**Exercise instructions**. Copy the data exactly from the line that contains "U1 pin G1: SIG23 -> none" through the line that contains "R4: none -> 1.3M (VB2, VS)", keeping both end lines and leaving out everything else.

Top of Data provided

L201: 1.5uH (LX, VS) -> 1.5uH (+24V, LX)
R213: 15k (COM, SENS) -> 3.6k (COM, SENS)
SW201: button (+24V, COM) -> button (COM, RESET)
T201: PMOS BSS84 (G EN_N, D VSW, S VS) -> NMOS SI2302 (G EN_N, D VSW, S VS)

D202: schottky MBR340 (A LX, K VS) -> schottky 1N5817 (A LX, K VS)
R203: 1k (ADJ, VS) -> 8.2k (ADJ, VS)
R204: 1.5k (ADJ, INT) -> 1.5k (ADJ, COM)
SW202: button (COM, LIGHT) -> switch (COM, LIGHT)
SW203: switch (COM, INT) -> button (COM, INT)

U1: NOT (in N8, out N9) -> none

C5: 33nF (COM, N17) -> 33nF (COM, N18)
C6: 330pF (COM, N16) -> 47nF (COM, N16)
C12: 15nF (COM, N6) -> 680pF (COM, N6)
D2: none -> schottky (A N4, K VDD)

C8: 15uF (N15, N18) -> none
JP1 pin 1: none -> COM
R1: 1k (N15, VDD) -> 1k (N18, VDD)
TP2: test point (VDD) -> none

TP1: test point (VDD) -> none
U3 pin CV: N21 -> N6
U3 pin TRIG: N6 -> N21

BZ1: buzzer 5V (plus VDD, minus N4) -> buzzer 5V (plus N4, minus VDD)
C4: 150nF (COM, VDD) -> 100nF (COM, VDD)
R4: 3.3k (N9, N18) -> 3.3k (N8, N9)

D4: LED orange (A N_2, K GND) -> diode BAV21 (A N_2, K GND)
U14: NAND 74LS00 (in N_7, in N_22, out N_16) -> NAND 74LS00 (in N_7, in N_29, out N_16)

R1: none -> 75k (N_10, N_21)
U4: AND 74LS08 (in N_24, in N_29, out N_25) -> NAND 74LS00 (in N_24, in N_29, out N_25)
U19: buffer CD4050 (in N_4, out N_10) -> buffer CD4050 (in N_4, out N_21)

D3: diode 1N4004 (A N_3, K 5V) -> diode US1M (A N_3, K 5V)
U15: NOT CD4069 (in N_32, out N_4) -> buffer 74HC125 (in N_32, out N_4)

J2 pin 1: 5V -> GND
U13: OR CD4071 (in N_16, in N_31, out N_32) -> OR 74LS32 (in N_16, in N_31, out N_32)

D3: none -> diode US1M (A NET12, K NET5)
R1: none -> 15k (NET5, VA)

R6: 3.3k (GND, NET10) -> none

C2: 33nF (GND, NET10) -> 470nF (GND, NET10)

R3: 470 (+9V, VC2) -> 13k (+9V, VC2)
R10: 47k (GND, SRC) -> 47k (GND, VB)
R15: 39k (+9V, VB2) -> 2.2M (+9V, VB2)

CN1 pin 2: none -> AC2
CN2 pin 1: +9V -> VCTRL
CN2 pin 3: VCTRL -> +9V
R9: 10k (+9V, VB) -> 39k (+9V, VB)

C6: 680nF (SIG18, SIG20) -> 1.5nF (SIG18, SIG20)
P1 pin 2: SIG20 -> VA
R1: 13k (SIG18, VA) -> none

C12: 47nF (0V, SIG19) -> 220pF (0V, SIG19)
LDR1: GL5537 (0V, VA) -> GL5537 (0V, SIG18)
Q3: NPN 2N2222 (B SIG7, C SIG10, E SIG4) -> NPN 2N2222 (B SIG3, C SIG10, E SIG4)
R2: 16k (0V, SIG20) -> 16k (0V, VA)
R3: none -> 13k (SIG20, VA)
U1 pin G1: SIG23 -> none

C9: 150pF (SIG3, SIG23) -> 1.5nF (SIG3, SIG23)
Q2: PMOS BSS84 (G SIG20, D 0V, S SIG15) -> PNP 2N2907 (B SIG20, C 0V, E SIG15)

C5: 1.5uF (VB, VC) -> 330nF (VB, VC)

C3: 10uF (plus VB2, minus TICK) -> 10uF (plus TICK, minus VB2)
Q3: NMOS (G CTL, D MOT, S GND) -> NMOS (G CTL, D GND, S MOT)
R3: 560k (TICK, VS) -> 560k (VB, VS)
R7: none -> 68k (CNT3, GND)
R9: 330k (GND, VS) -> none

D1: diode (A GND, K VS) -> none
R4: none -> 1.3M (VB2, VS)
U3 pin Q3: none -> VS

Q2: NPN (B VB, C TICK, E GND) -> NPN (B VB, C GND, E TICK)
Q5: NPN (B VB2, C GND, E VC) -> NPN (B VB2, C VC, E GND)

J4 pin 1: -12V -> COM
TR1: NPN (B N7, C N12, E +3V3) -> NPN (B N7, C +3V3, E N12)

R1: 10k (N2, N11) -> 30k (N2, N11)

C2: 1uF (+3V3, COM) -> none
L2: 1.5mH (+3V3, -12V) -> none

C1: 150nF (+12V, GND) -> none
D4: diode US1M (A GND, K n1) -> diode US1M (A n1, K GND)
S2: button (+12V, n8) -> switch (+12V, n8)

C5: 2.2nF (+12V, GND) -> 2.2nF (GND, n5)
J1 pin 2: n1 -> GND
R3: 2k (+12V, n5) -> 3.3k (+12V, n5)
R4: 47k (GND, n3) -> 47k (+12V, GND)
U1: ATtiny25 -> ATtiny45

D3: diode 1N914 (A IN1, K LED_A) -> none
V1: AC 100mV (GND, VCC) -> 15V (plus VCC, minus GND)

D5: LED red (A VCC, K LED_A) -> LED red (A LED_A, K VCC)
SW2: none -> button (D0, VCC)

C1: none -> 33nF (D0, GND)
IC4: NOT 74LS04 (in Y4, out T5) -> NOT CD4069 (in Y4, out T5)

Bottom of Data provided

**Exercise answer**.
U1 pin G1: SIG23 -> none

C9: 150pF (SIG3, SIG23) -> 1.5nF (SIG3, SIG23)
Q2: PMOS BSS84 (G SIG20, D 0V, S SIG15) -> PNP 2N2907 (B SIG20, C 0V, E SIG15)

C5: 1.5uF (VB, VC) -> 330nF (VB, VC)

C3: 10uF (plus VB2, minus TICK) -> 10uF (plus TICK, minus VB2)
Q3: NMOS (G CTL, D MOT, S GND) -> NMOS (G CTL, D GND, S MOT)
R3: 560k (TICK, VS) -> 560k (VB, VS)
R7: none -> 68k (CNT3, GND)
R9: 330k (GND, VS) -> none

D1: diode (A GND, K VS) -> none
R4: none -> 1.3M (VB2, VS)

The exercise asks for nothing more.